┌────────

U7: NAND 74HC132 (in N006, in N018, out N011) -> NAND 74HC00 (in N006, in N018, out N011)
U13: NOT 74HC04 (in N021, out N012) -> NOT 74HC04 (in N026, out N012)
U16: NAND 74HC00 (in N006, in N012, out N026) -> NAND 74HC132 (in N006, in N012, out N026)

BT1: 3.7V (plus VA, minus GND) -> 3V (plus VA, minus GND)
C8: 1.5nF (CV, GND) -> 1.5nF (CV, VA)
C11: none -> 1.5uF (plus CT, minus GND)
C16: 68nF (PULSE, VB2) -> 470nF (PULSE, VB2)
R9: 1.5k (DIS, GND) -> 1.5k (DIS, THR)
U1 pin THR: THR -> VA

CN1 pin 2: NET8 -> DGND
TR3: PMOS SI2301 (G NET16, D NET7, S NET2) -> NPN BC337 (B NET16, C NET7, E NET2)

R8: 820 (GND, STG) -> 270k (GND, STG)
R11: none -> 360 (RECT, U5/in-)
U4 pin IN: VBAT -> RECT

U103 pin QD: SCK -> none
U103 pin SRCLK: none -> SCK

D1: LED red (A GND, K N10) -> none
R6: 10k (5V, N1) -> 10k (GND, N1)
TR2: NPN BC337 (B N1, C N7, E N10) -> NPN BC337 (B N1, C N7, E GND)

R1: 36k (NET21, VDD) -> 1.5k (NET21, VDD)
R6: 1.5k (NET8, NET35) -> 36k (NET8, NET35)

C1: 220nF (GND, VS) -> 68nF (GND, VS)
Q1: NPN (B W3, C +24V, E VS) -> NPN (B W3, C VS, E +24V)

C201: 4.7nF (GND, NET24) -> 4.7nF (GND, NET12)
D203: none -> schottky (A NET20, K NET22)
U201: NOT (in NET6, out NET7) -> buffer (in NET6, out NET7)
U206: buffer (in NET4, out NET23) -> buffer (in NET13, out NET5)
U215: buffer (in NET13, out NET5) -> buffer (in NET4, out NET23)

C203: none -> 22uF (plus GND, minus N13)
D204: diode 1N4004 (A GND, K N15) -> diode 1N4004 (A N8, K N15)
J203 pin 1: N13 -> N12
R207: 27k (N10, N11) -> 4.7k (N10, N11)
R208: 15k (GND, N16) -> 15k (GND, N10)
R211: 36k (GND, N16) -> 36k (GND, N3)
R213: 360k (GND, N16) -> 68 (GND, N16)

└────────

» THE TASK: Every line above needs to be retyped exactly.

» EXERCISE OUTPUT:
U7: NAND 74HC132 (in N006, in N018, out N011) -> NAND 74HC00 (in N006, in N018, out N011)
U13: NOT 74HC04 (in N021, out N012) -> NOT 74HC04 (in N026, out N012)
U16: NAND 74HC00 (in N006, in N012, out N026) -> NAND 74HC132 (in N006, in N012, out N026)

BT1: 3.7V (plus VA, minus GND) -> 3V (plus VA, minus GND)
C8: 1.5nF (CV, GND) -> 1.5nF (CV, VA)
C11: none -> 1.5uF (plus CT, minus GND)
C16: 68nF (PULSE, VB2) -> 470nF (PULSE, VB2)
R9: 1.5k (DIS, GND) -> 1.5k (DIS, THR)
U1 pin THR: THR -> VA

CN1 pin 2: NET8 -> DGND
TR3: PMOS SI2301 (G NET16, D NET7, S NET2) -> NPN BC337 (B NET16, C NET7, E NET2)

R8: 820 (GND, STG) -> 270k (GND, STG)
R11: none -> 360 (RECT, U5/in-)
U4 pin IN: VBAT -> RECT

U103 pin QD: SCK -> none
U103 pin SRCLK: none -> SCK

D1: LED red (A GND, K N10) -> none
R6: 10k (5V, N1) -> 10k (GND, N1)
TR2: NPN BC337 (B N1, C N7, E N10) -> NPN BC337 (B N1, C N7, E GND)

R1: 36k (NET21, VDD) -> 1.5k (NET21, VDD)
R6: 1.5k (NET8, NET35) -> 36k (NET8, NET35)

C1: 220nF (GND, VS) -> 68nF (GND, VS)
Q1: NPN (B W3, C +24V, E VS) -> NPN (B W3, C VS, E +24V)

C201: 4.7nF (GND, NET24) -> 4.7nF (GND, NET12)
D203: none -> schottky (A NET20, K NET22)
U201: NOT (in NET6, out NET7) -> buffer (in NET6, out NET7)
U206: buffer (in NET4, out NET23) -> buffer (in NET13, out NET5)
U215: buffer (in NET13, out NET5) -> buffer (in NET4, out NET23)

C203: none -> 22uF (plus GND, minus N13)
D204: diode 1N4004 (A GND, K N15) -> diode 1N4004 (A N8, K N15)
J203 pin 1: N13 -> N12
R207: 27k (N10, N11) -> 4.7k (N10, N11)
R208: 15k (GND, N16) -> 15k (GND, N10)
R211: 36k (GND, N16) -> 36k (GND, N3)
R213: 360k (GND, N16) -> 68 (GND, N16)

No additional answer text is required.